(What the task asks):
Report each line of the entries below that includes "plus".

(Dataset excerpts):
※ ※ ※
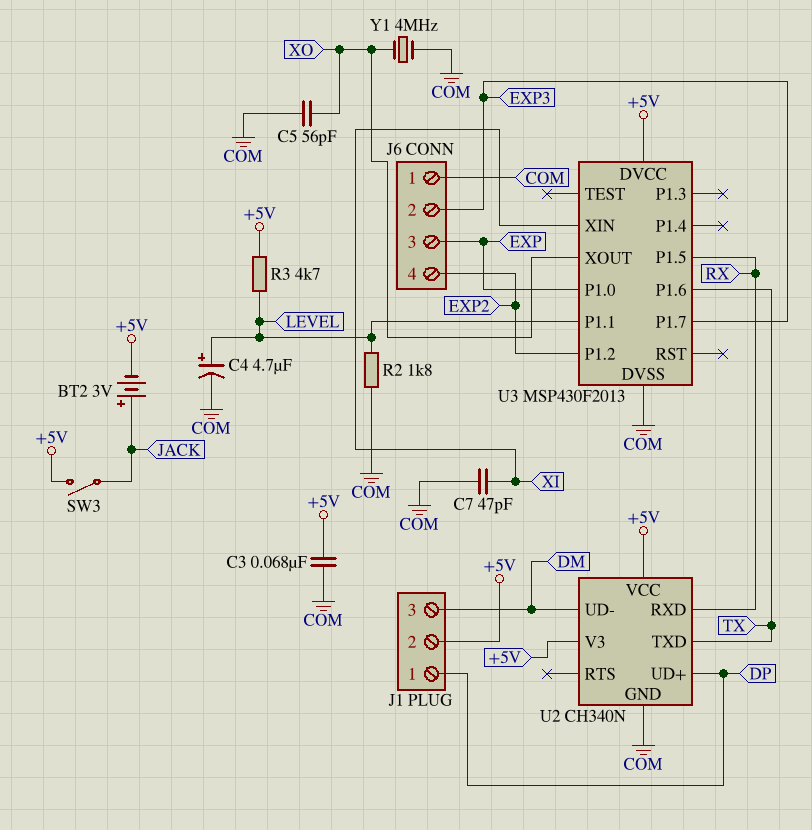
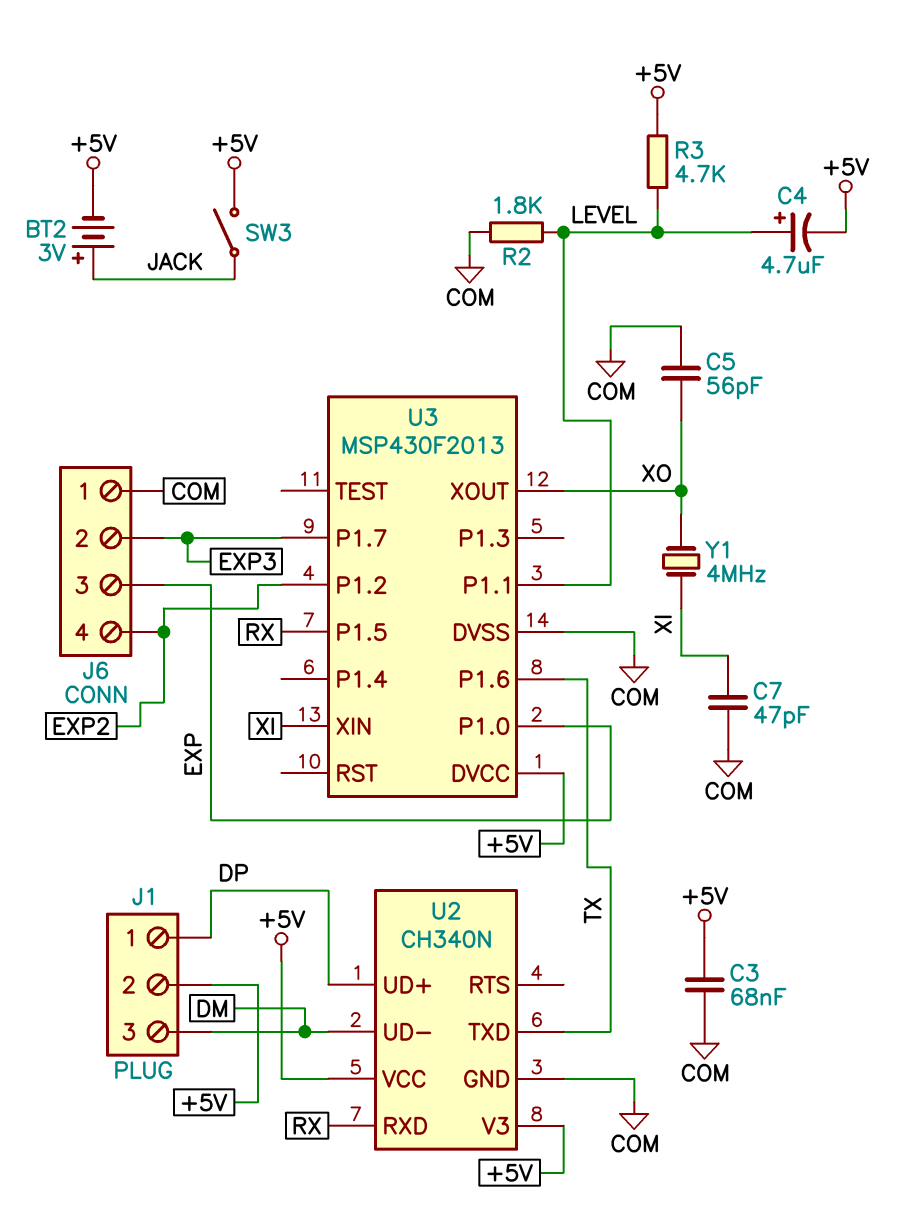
C4: 4.7uF (plus LEVEL, minus COM) -> 4.7uF (plus LEVEL, minus +5V)
Y1: 4MHz (COM, XO) -> 4MHz (XI, XO)

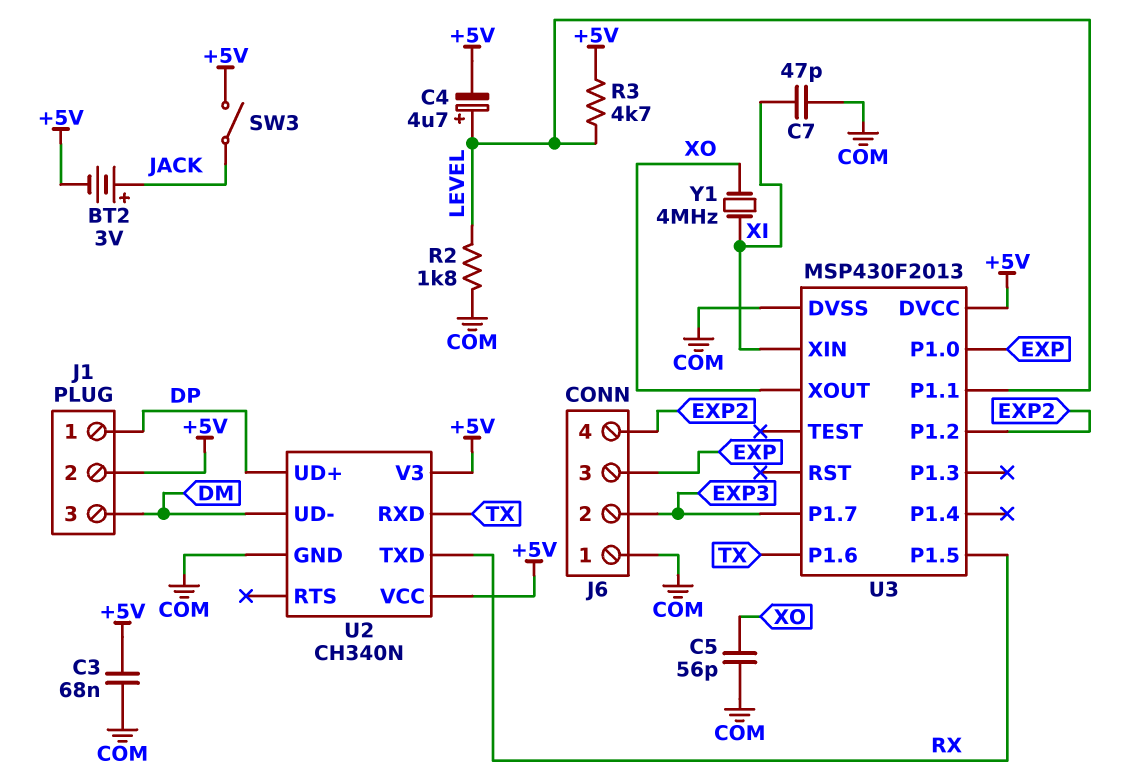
U2 pin RXD: RX -> TX
U2 pin TXD: TX -> RX

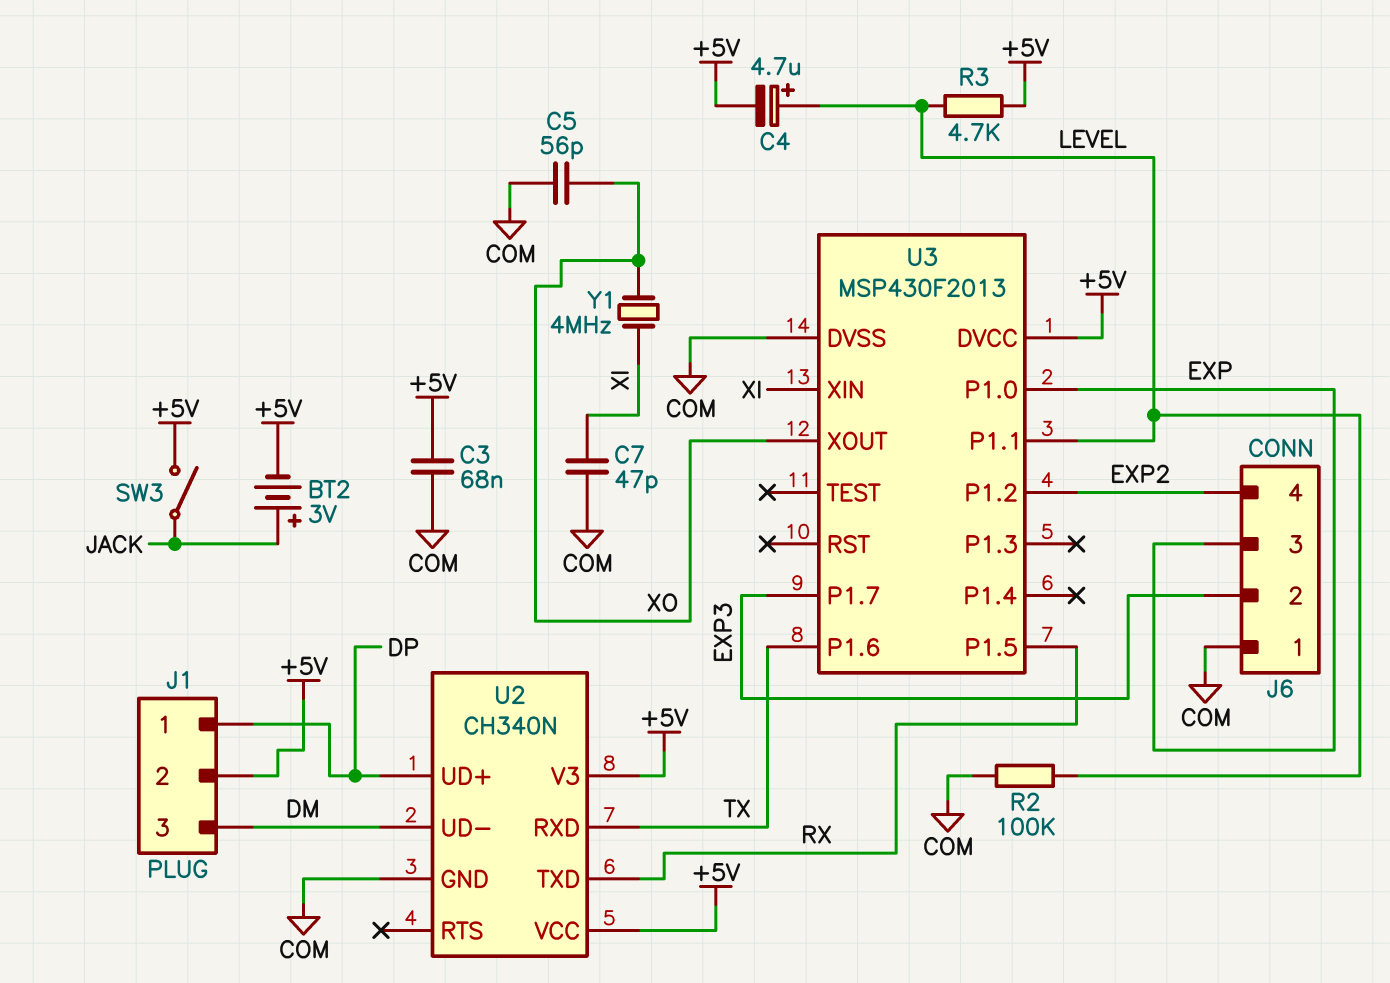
R2: 1.8k (COM, LEVEL) -> 100k (COM, LEVEL)

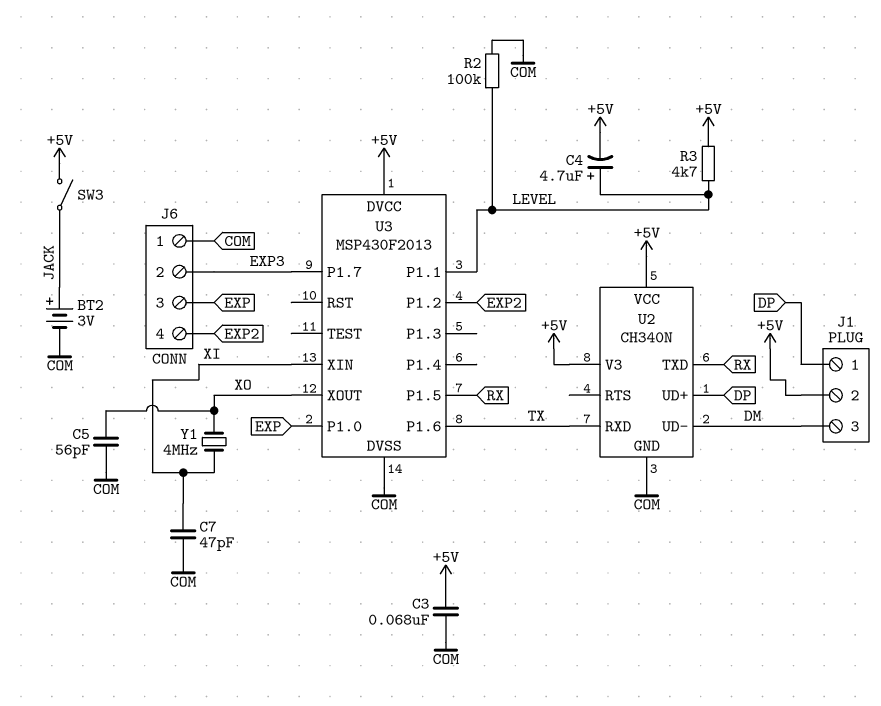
BT2: 3V (plus JACK, minus +5V) -> 3V (plus JACK, minus COM)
※ ※ ※
(Worked solution):
C4: 4.7uF (plus LEVEL, minus COM) -> 4.7uF (plus LEVEL, minus +5V)
BT2: 3V (plus JACK, minus +5V) -> 3V (plus JACK, minus COM)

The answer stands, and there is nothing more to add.